> _TASK OBJECTIVE_: Beginning with the line that contains "R14: 4.7k (FB, SRC) -> 4.7k (+9V, SRC)", write out each remaining line of the records below exactly. Do not copy any picture.

(Before-and-after change data)

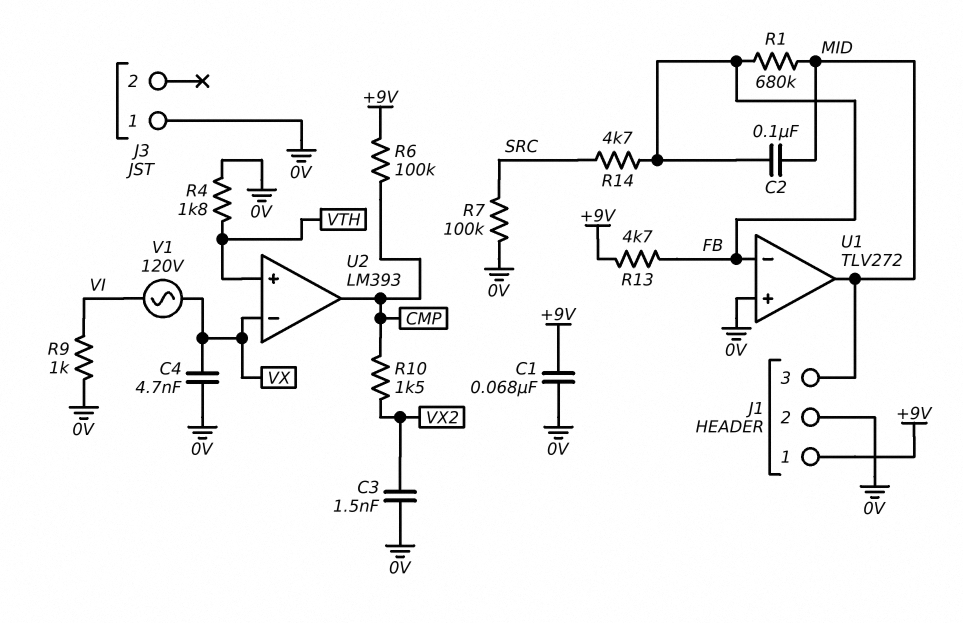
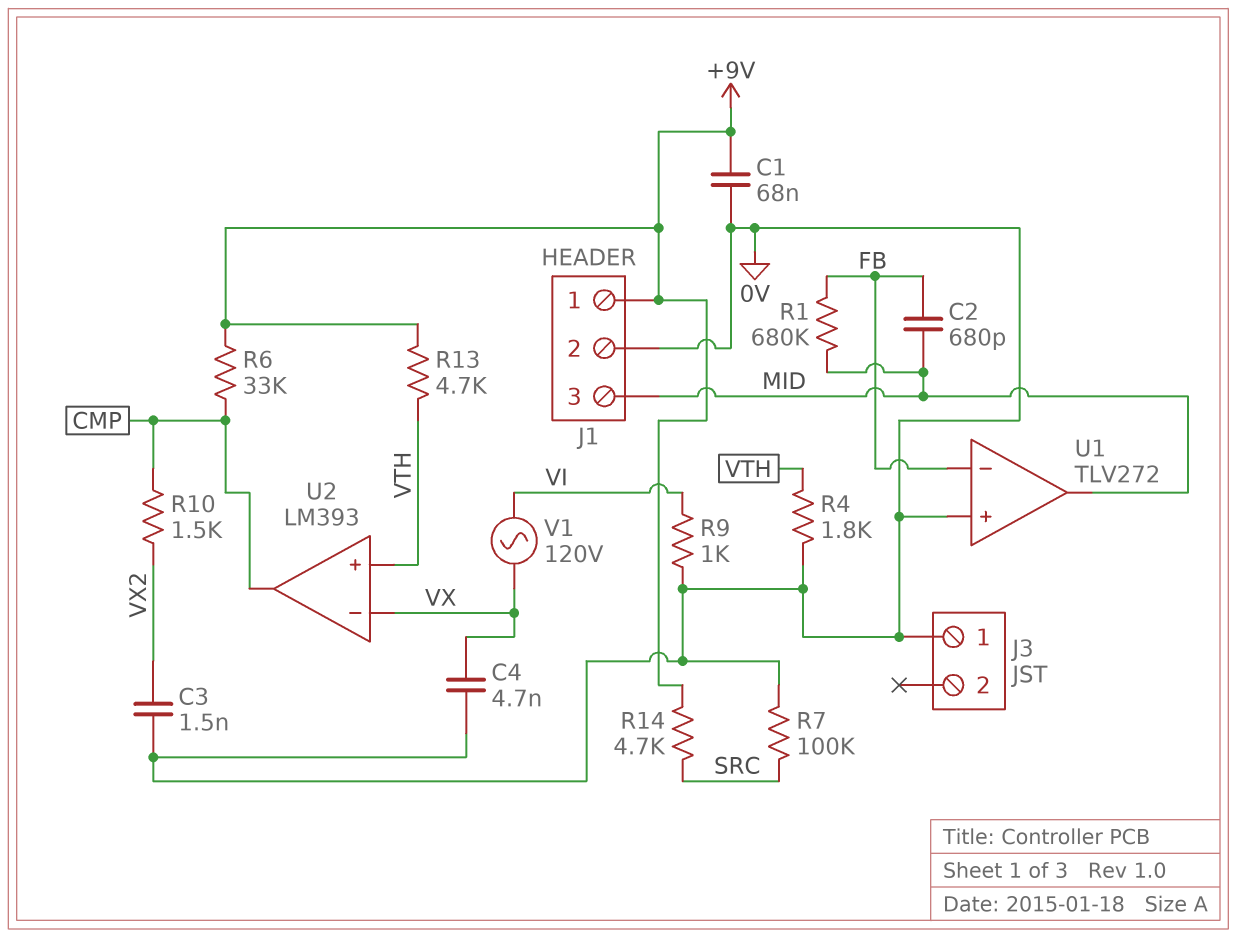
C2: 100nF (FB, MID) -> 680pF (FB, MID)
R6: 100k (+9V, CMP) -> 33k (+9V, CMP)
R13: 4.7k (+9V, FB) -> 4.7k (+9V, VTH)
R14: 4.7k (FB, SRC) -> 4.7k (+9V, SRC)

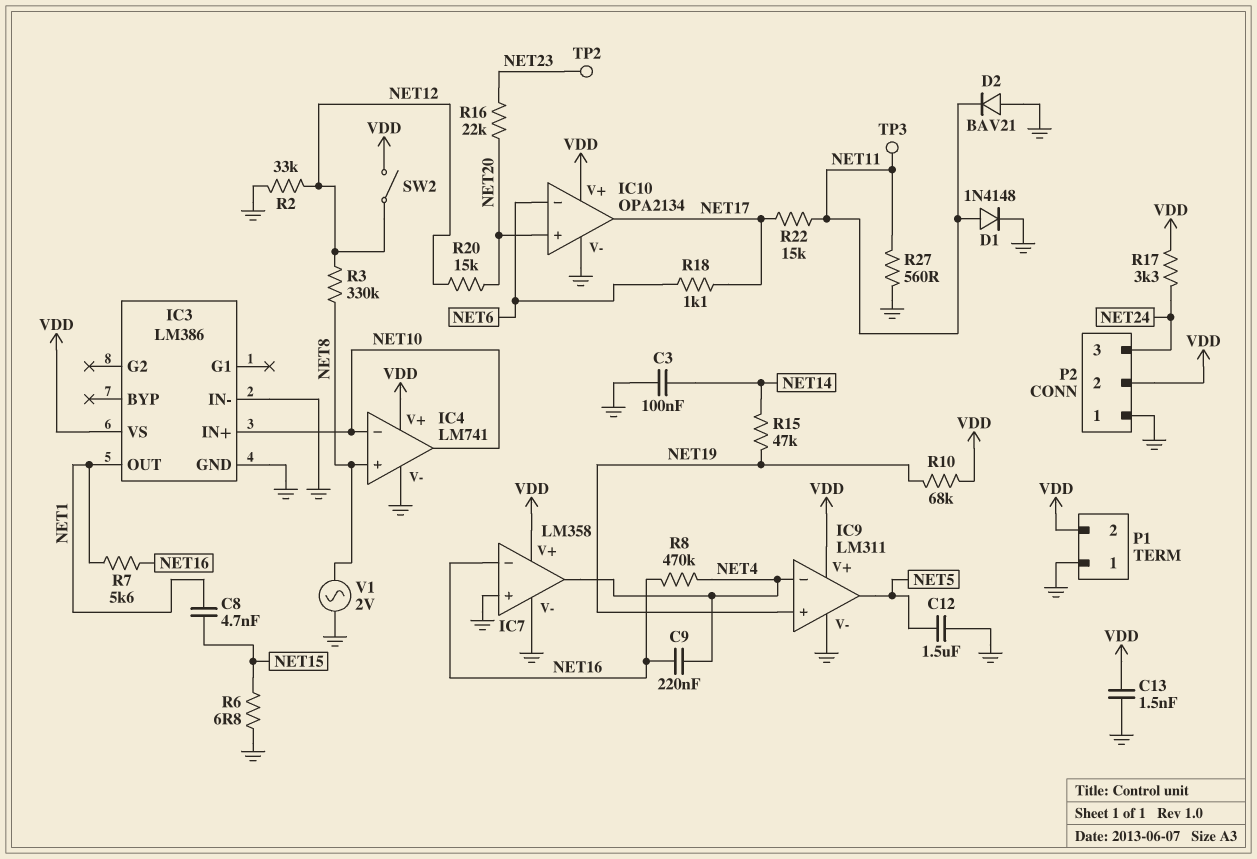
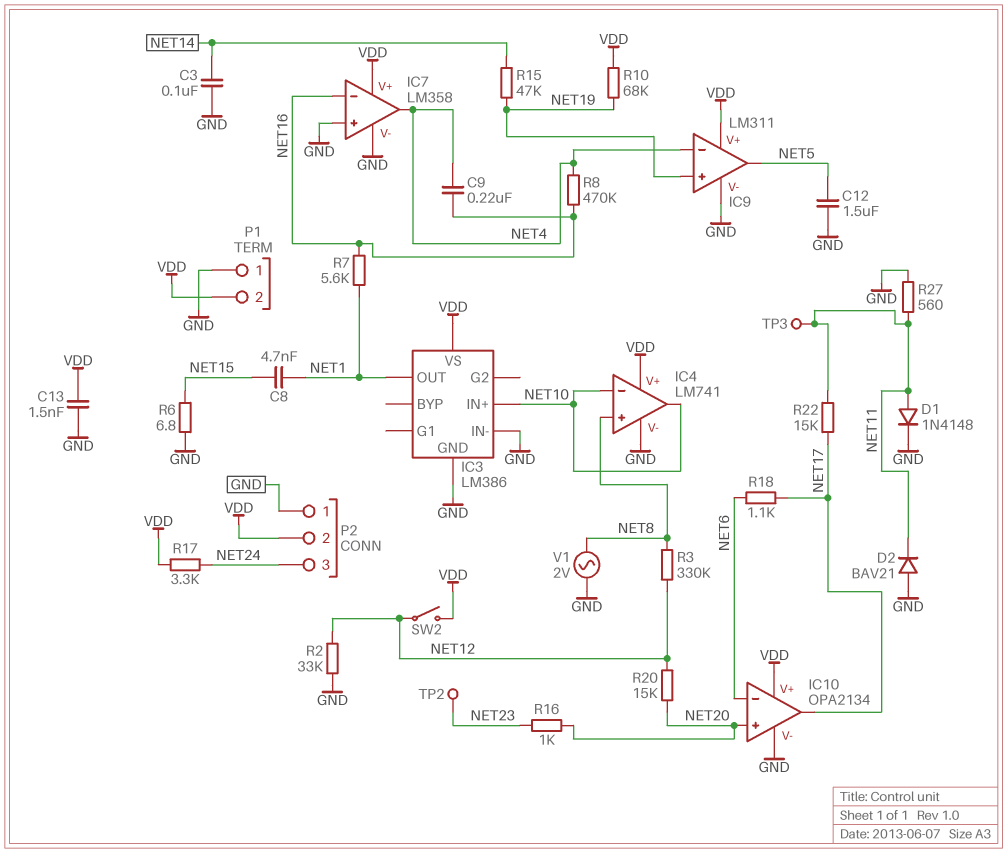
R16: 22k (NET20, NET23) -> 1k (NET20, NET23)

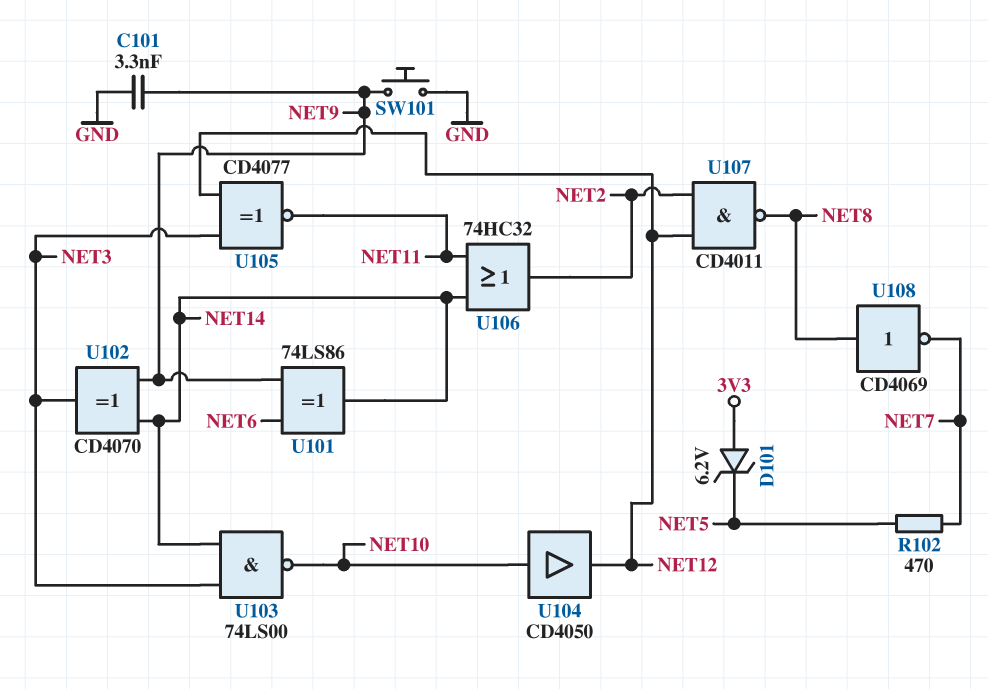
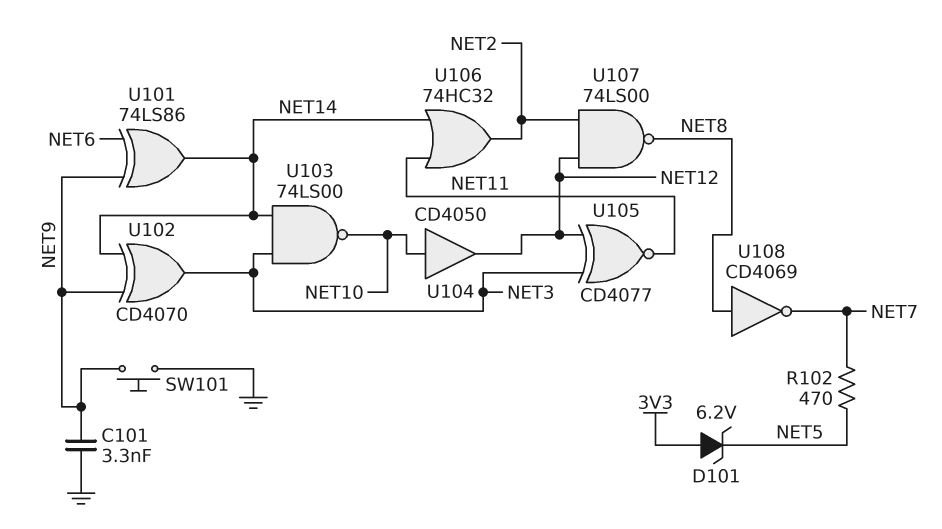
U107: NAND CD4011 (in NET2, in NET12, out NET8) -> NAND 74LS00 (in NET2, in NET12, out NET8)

> _EXERCISE SOLUTION_:
R14: 4.7k (FB, SRC) -> 4.7k (+9V, SRC)

R16: 22k (NET20, NET23) -> 1k (NET20, NET23)

U107: NAND CD4011 (in NET2, in NET12, out NET8) -> NAND 74LS00 (in NET2, in NET12, out NET8)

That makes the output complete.